**PROBLEM REQUIREMENTS**: Comb through the entries for "cone" and pull out each line that holds it.

(Records from a dataset)
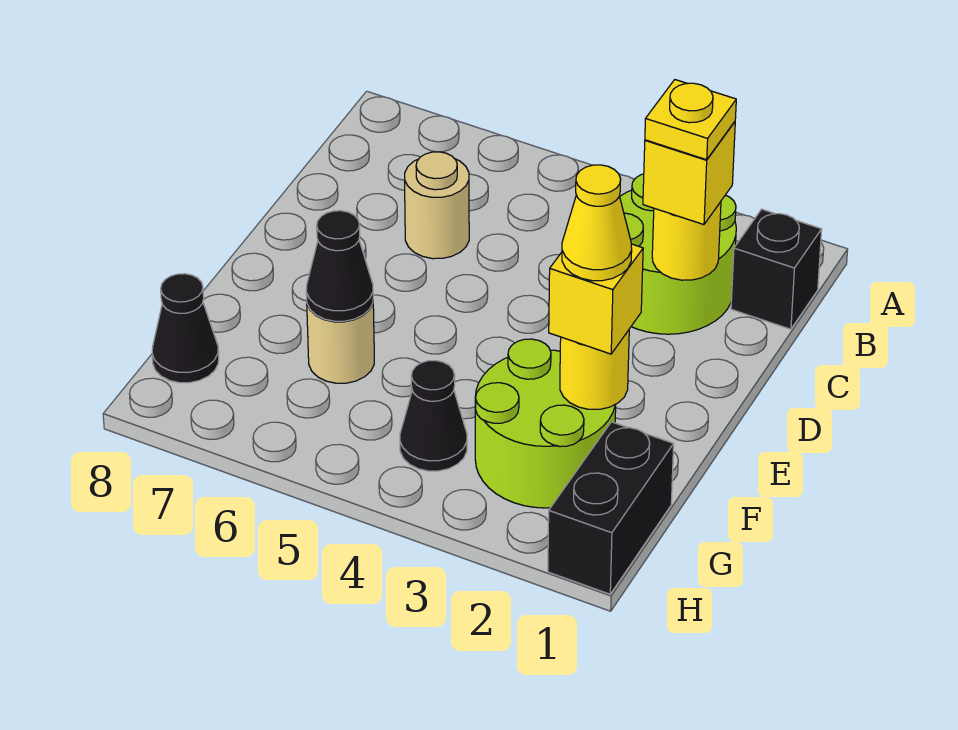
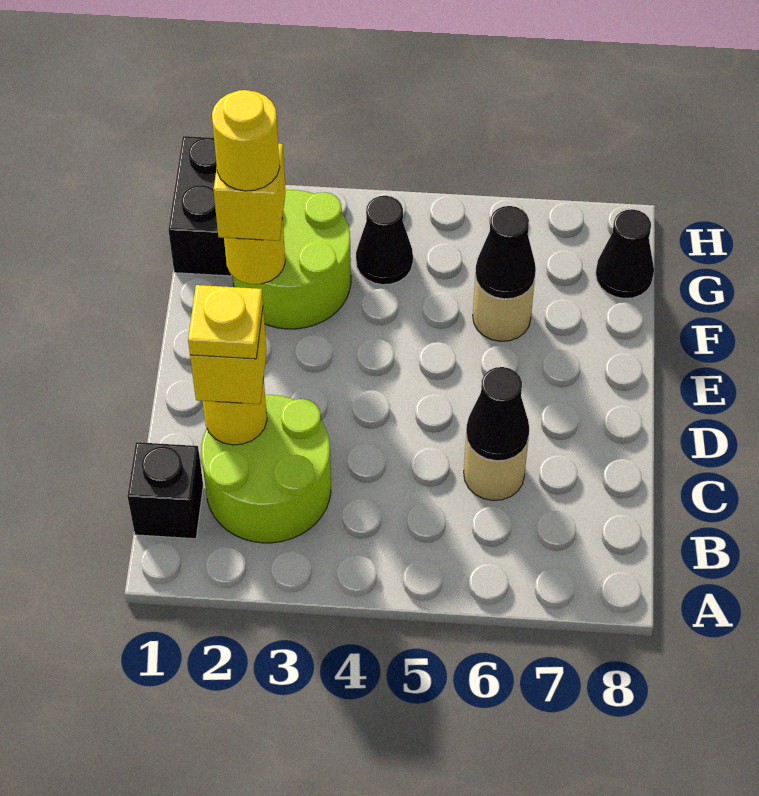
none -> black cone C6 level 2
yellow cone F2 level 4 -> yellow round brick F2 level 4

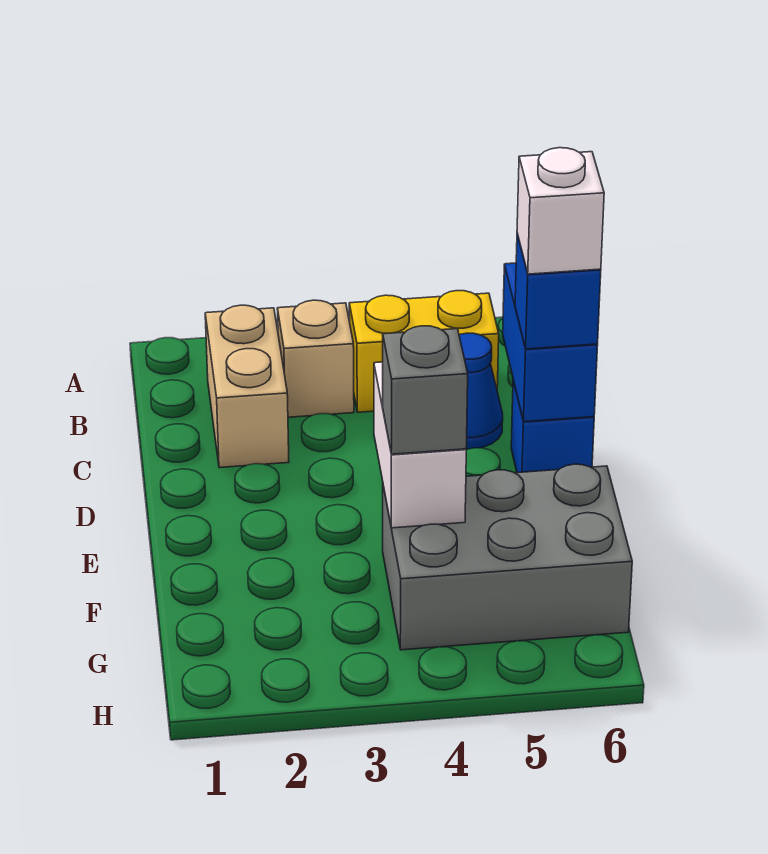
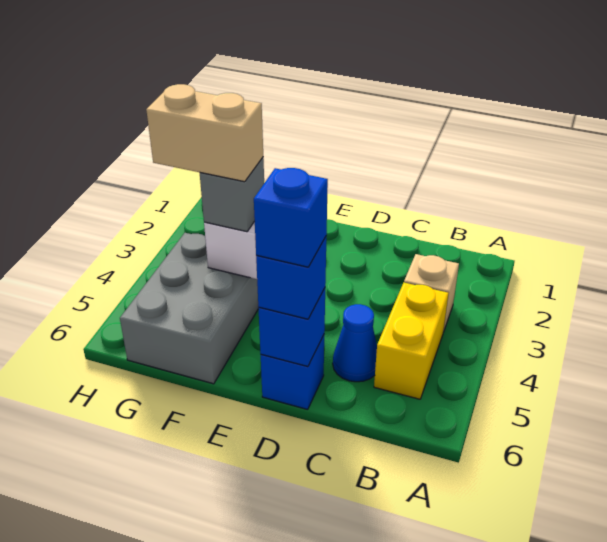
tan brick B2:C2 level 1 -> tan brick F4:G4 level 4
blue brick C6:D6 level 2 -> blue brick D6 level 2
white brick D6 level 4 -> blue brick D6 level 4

**EXERCISE RESPONSE**:
none -> black cone C6 level 2
yellow cone F2 level 4 -> yellow round brick F2 level 4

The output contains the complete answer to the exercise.